Brief: A complete answer lists every line of the entries below where the string "camera" appears.

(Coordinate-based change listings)

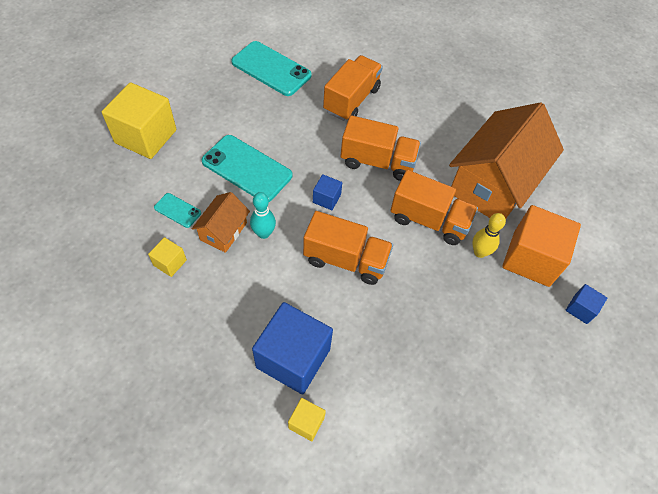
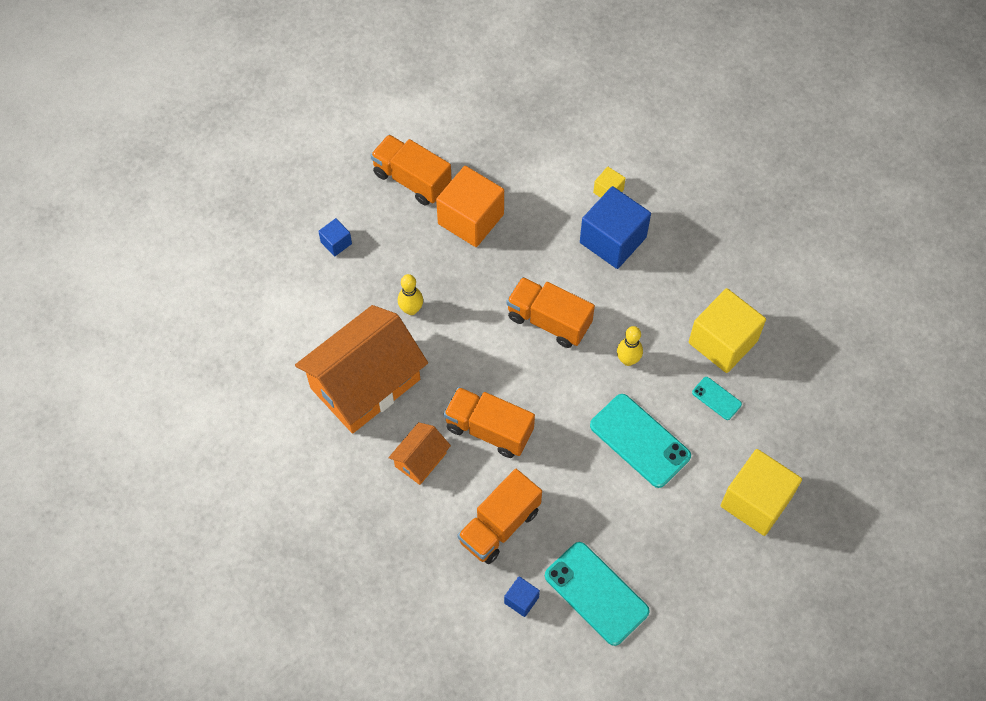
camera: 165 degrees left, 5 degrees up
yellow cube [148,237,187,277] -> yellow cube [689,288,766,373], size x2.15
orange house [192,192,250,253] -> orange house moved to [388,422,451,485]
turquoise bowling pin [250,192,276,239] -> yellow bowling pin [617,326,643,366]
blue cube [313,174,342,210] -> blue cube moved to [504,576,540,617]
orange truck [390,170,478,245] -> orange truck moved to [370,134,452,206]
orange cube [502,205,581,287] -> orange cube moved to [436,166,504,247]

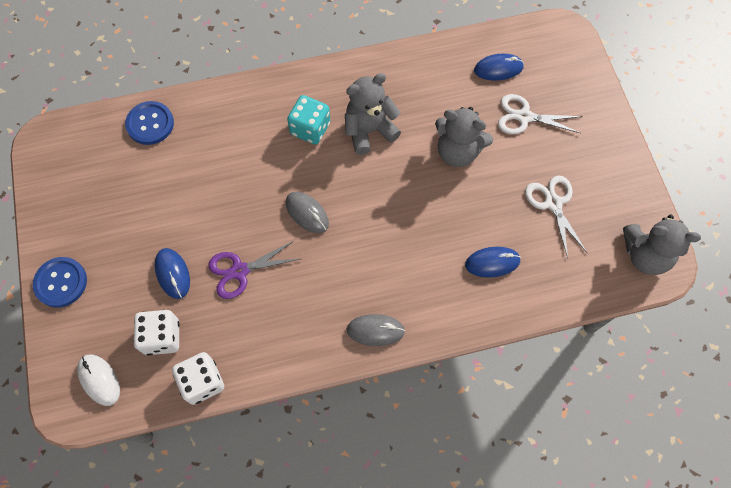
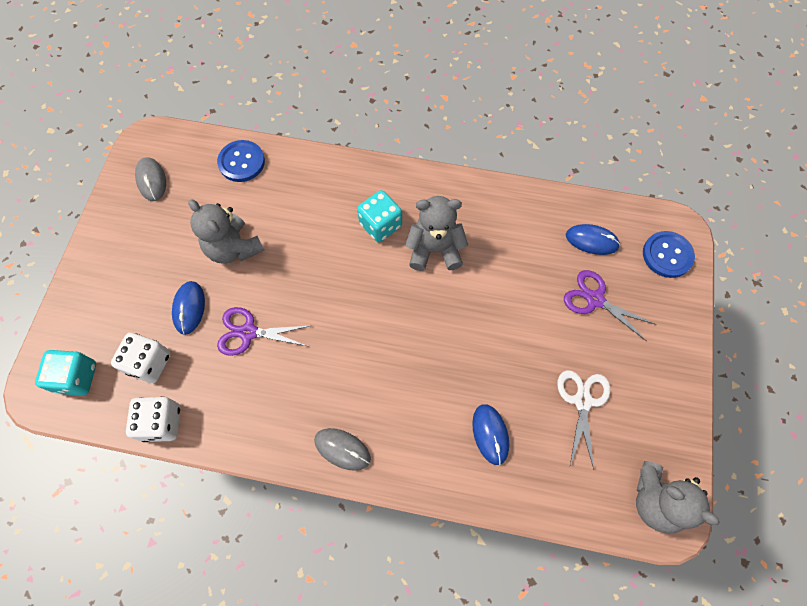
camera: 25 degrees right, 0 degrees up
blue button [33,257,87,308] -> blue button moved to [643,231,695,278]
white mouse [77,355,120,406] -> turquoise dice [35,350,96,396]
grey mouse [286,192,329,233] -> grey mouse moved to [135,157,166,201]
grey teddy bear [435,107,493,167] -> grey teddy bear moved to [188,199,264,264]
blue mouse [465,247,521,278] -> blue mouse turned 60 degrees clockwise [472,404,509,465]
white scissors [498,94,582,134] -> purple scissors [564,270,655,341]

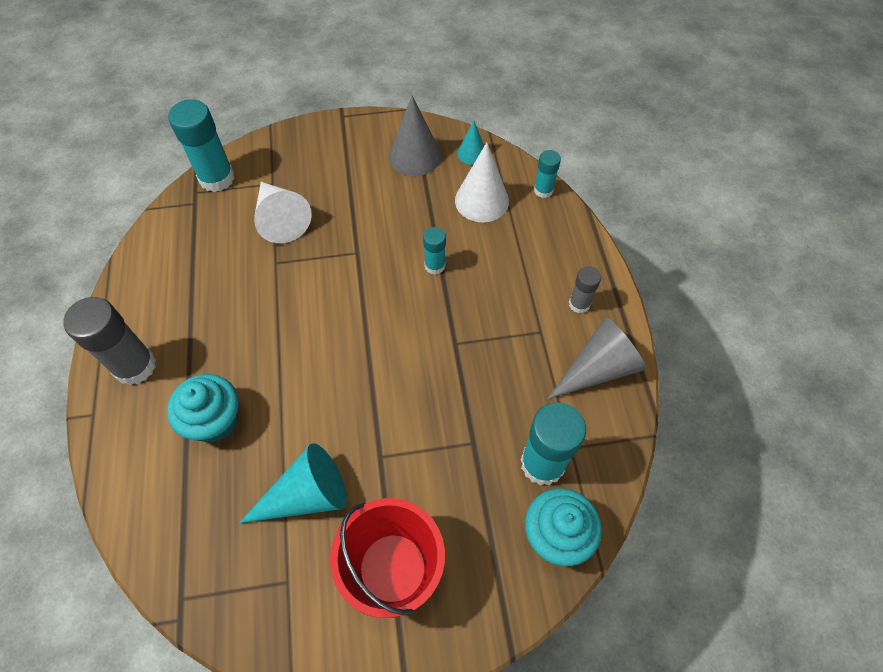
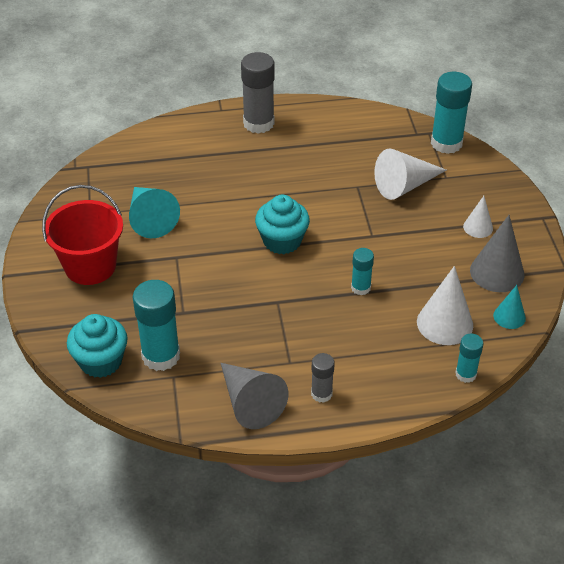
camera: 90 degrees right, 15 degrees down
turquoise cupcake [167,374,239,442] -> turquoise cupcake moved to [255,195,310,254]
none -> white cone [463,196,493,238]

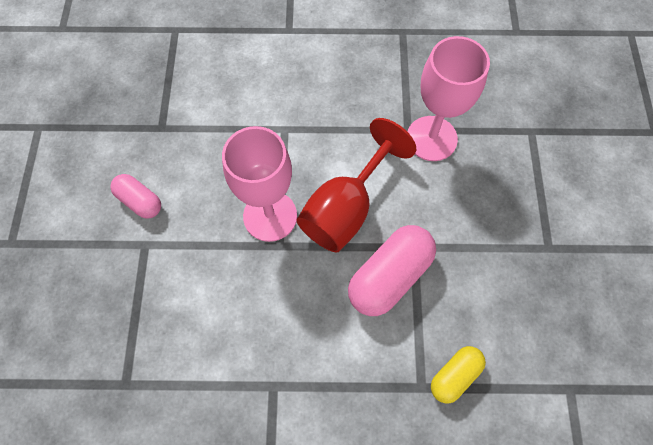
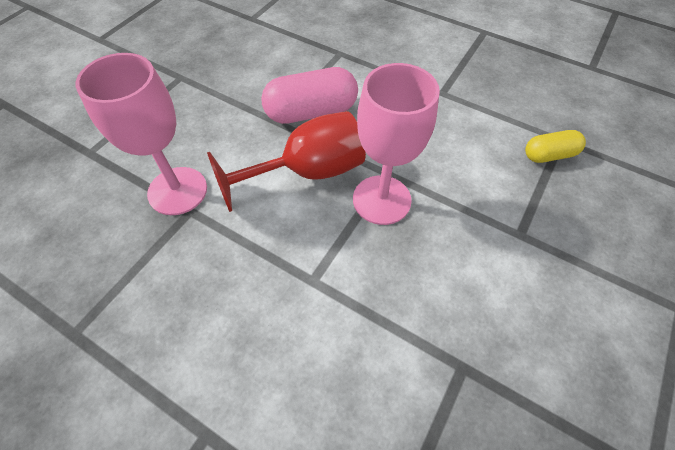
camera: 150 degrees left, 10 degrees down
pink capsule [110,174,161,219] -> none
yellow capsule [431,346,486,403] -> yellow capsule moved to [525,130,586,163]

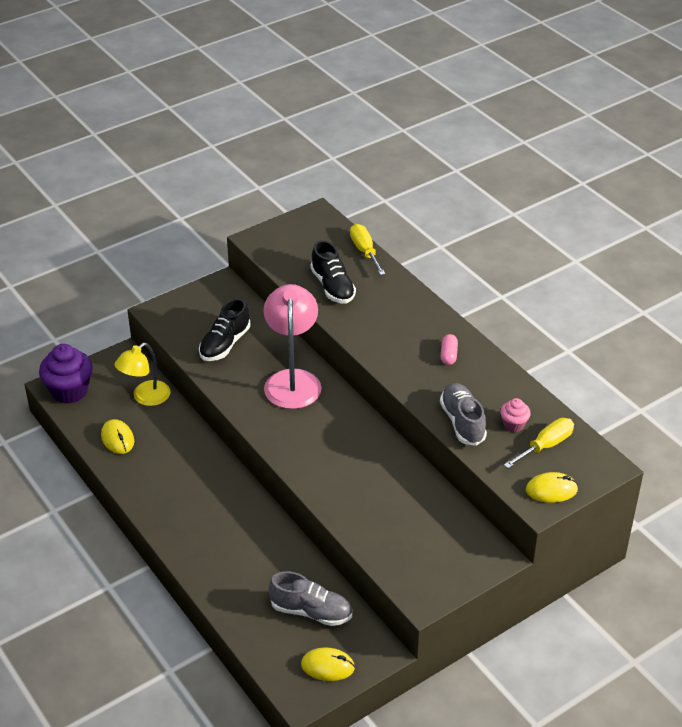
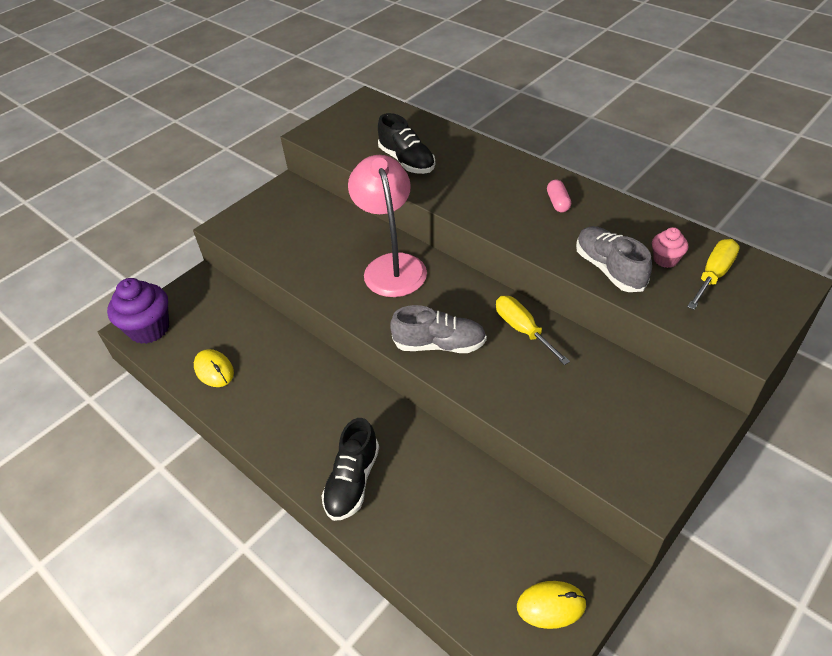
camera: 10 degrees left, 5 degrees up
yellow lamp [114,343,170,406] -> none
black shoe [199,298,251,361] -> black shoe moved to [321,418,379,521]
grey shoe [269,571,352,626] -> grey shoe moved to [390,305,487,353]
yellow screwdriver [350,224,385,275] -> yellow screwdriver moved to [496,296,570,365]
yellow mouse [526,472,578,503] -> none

Solution to this task:
camera: 165 degrees left, 5 degrees up
camera: 25 degrees right, 0 degrees up
camera: 90 degrees right, 15 degrees down
camera: 150 degrees left, 10 degrees down
camera: 10 degrees left, 5 degrees up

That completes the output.